Given data —
****
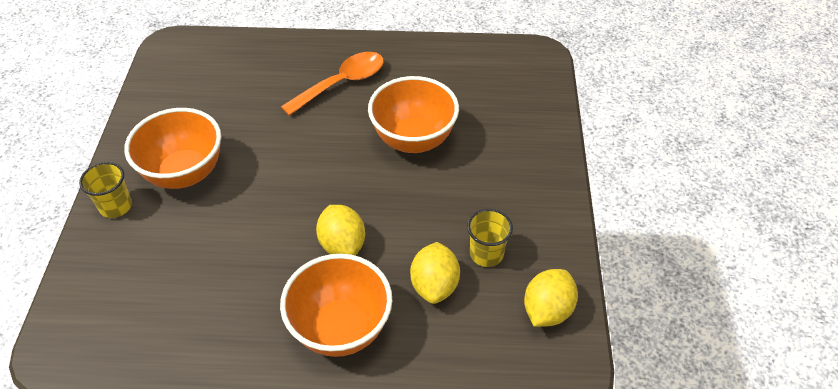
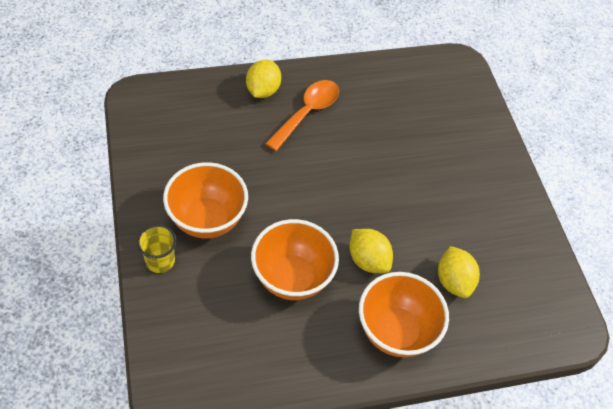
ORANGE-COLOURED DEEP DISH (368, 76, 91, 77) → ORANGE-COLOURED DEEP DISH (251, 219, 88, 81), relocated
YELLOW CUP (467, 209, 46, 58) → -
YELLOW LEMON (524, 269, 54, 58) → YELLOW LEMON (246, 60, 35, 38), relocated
****
Required work —
Would you state how many lines of the data above hold the string "relocated"? Reply with the number alone.

Solution to the exercise —
2